The problem » Starting at the line that contains "Q5: NMOS (G", transcribe every remaining line of the data below exactly, and omit all pictures.

Input for this task »

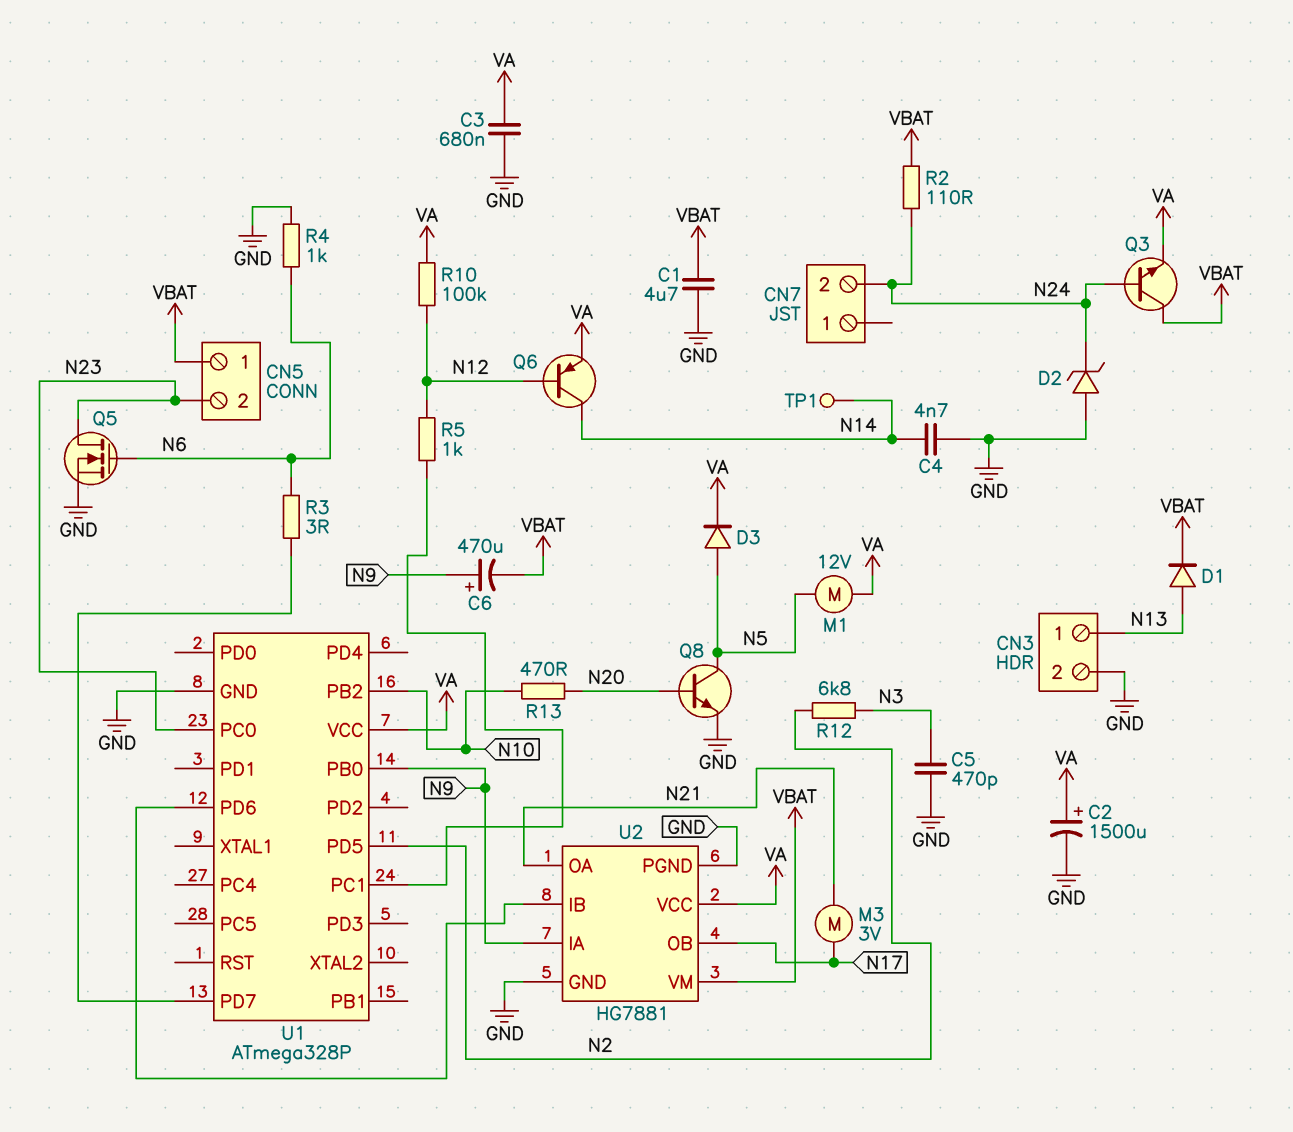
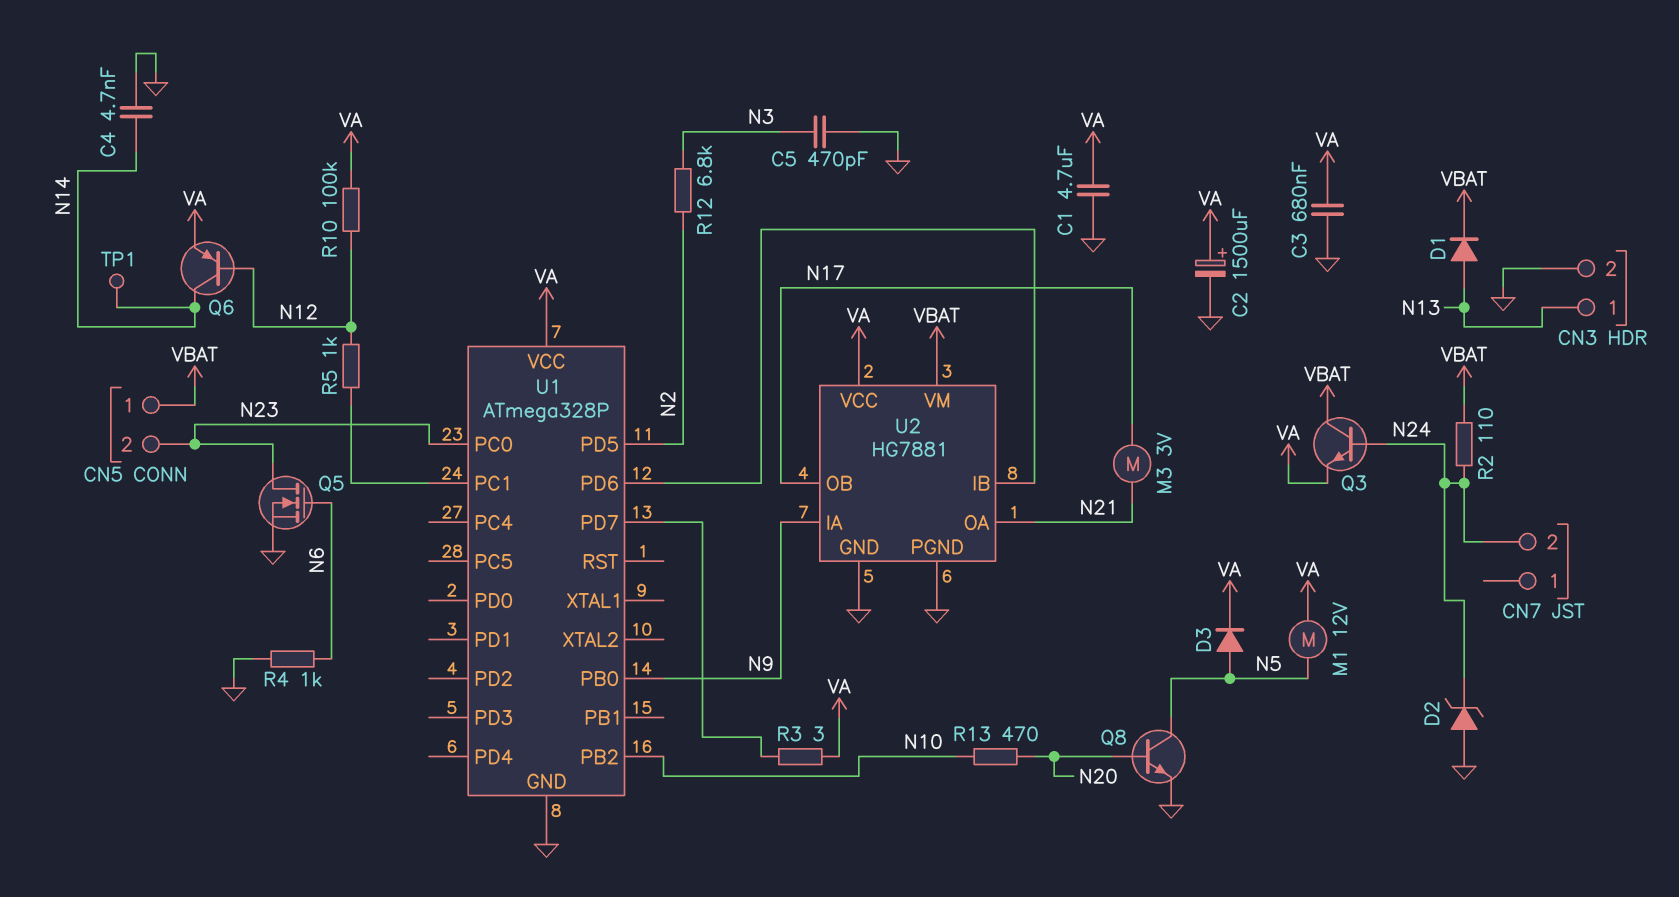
C1: 4.7uF (GND, VBAT) -> 4.7uF (GND, VA)
C6: 470uF (plus N9, minus VBAT) -> none
R3: 3 (N6, U1/PD7) -> 3 (U1/PD7, VA)

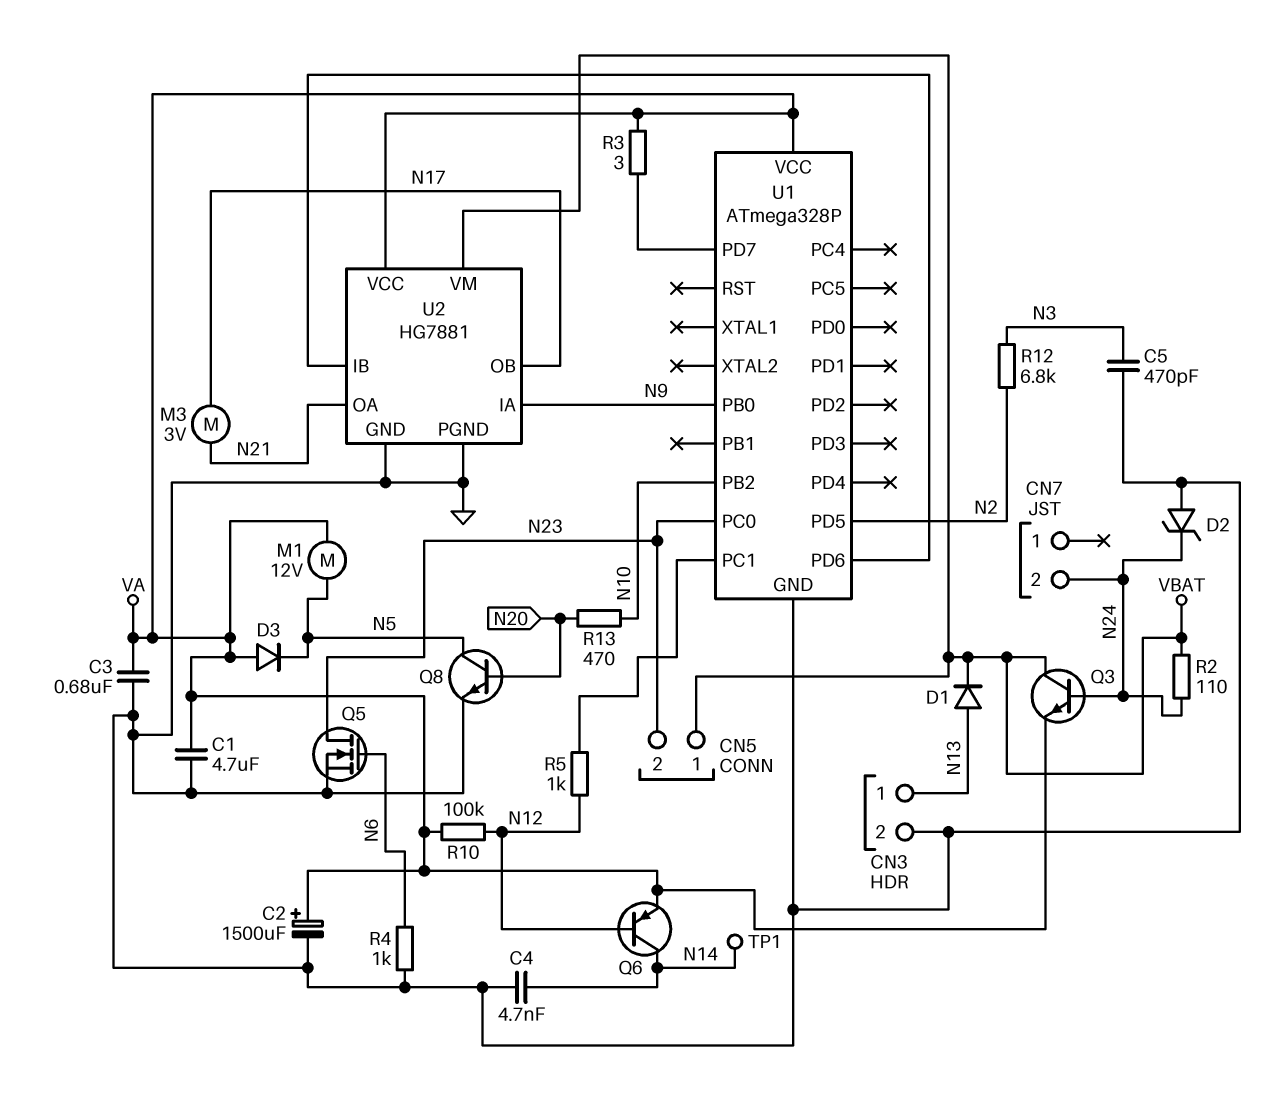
D3: diode (A N5, K VA) -> diode (A VA, K N5)

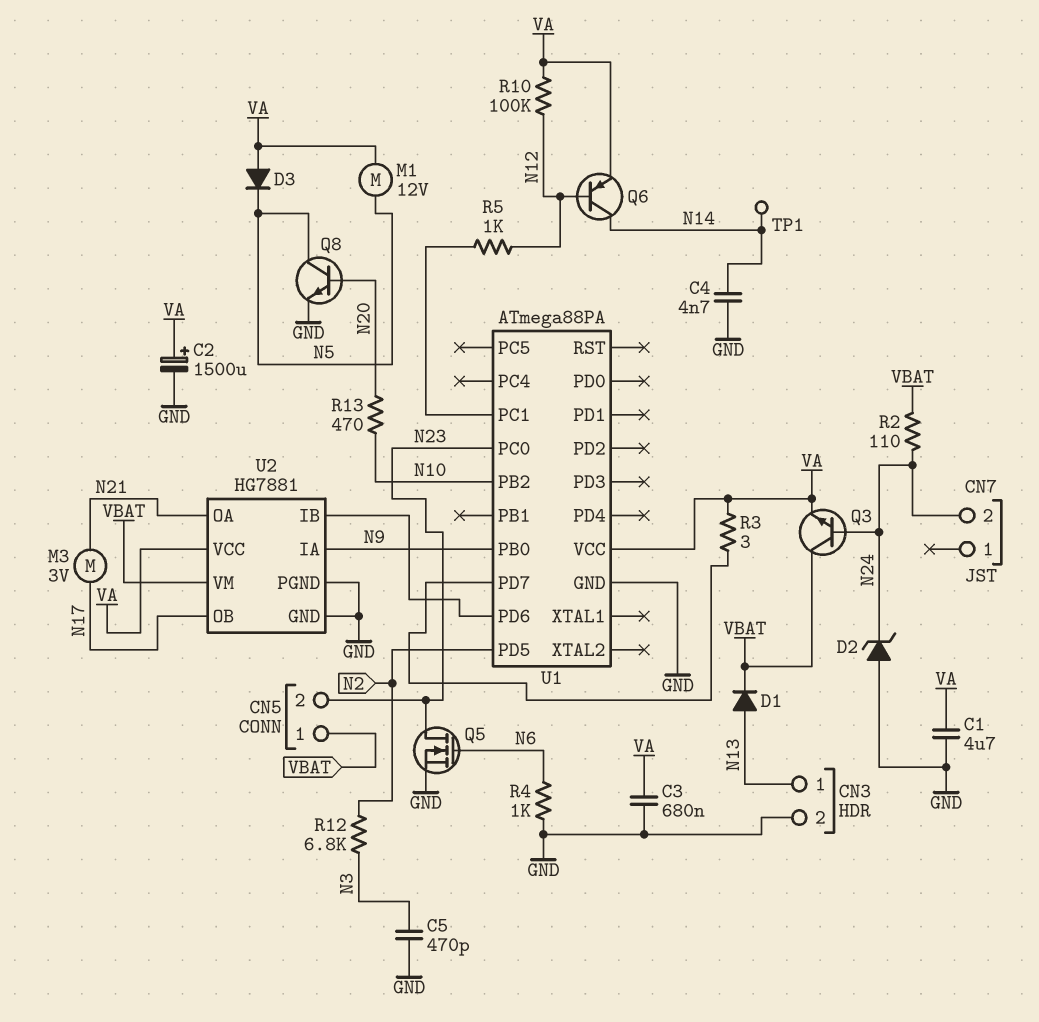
U1: ATmega328P -> ATmega88PA

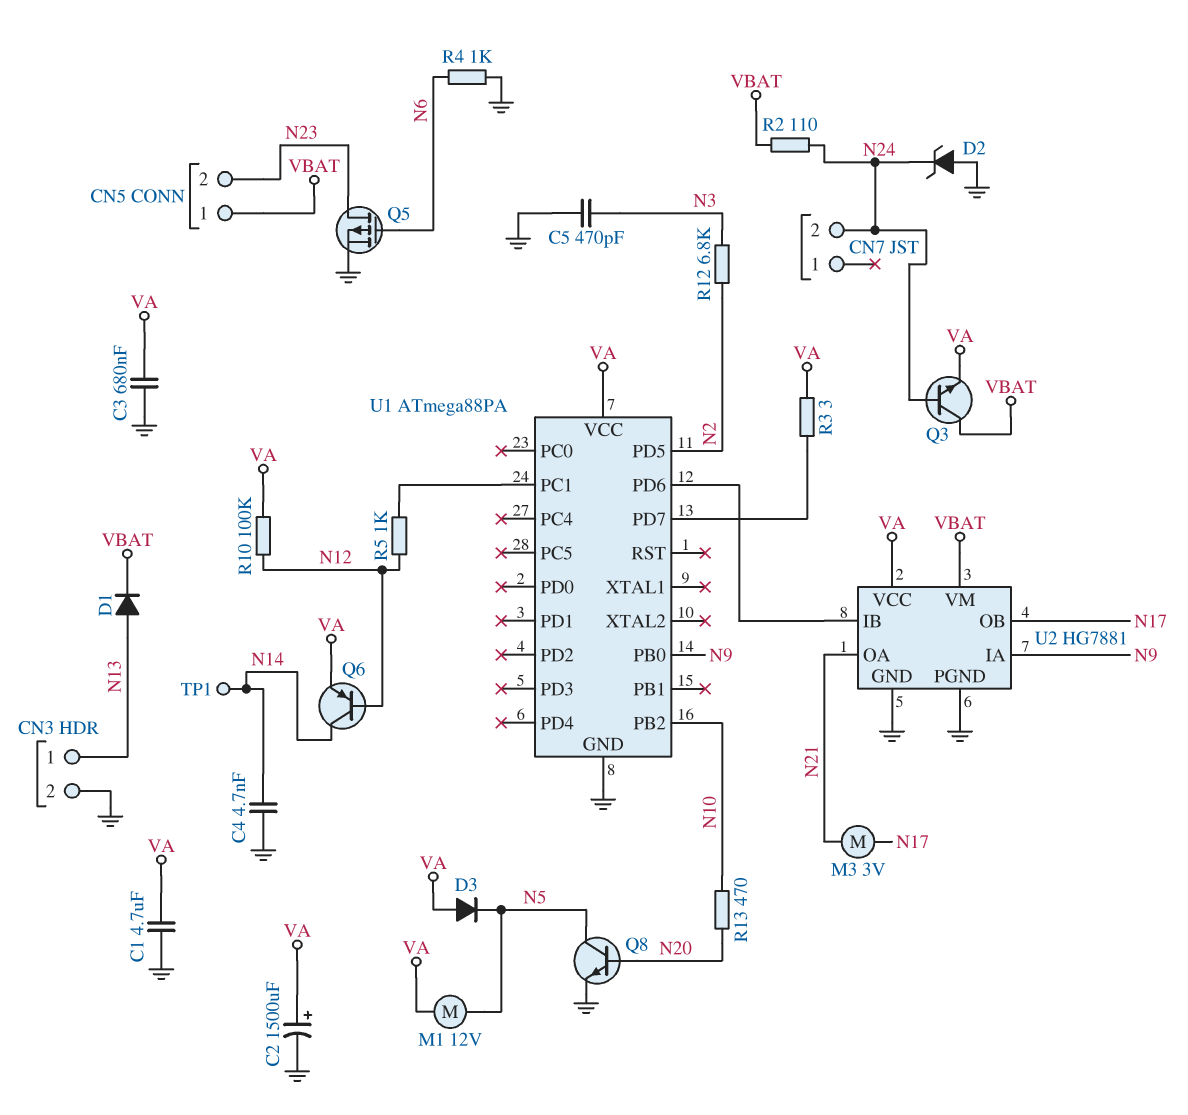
Q5: NMOS (G N6, D N23, S GND) -> PMOS (G N6, D N23, S GND)
U1 pin PC0: N23 -> none

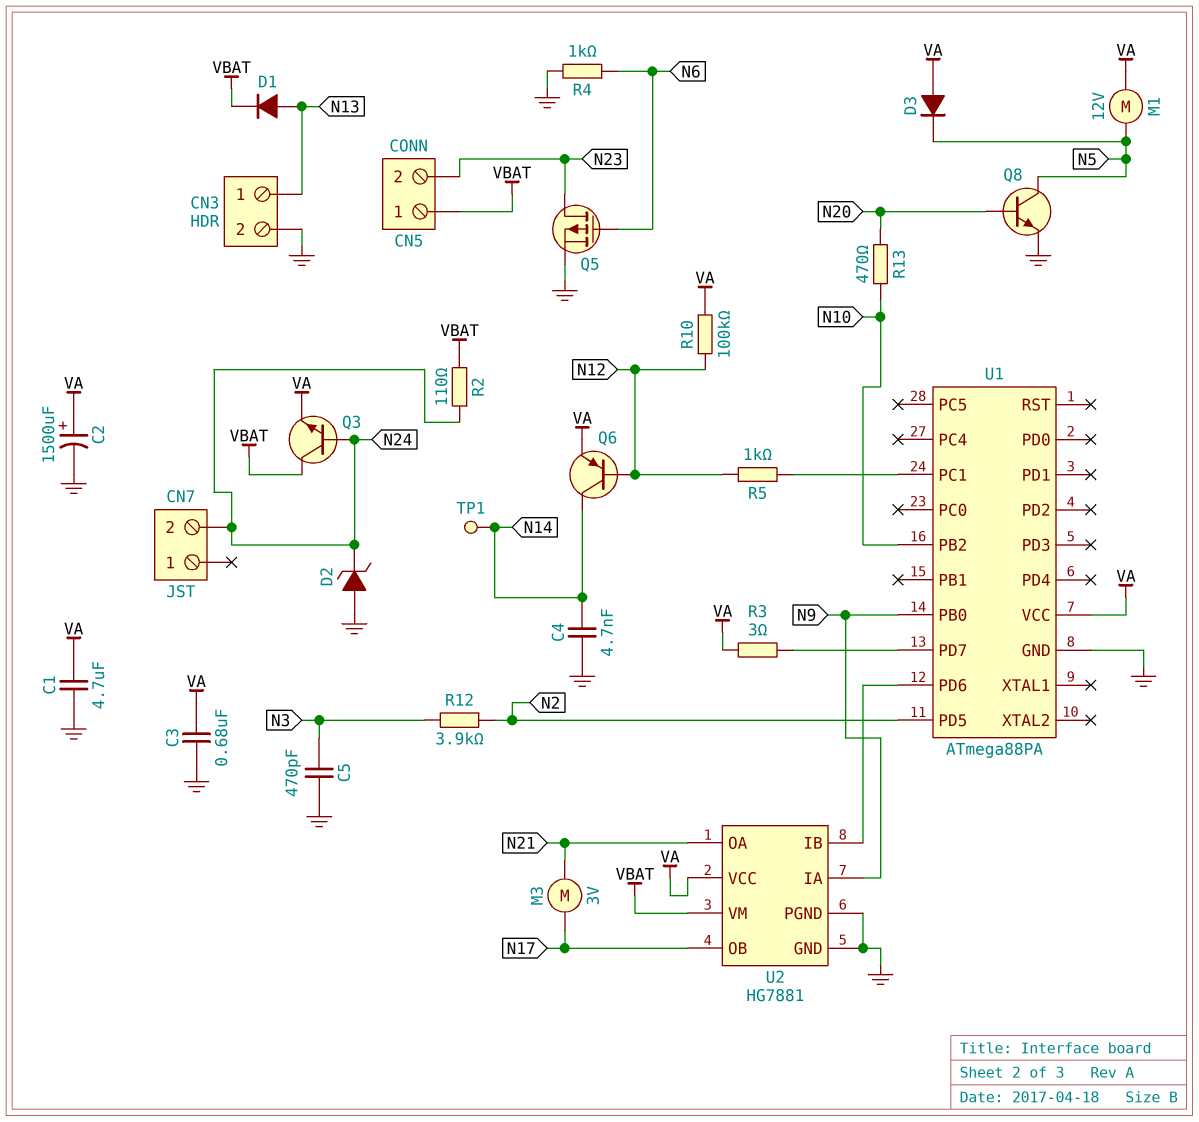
R12: 6.8k (N2, N3) -> 3.9k (N2, N3)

Problem solution »
Q5: NMOS (G N6, D N23, S GND) -> PMOS (G N6, D N23, S GND)
U1 pin PC0: N23 -> none

R12: 6.8k (N2, N3) -> 3.9k (N2, N3)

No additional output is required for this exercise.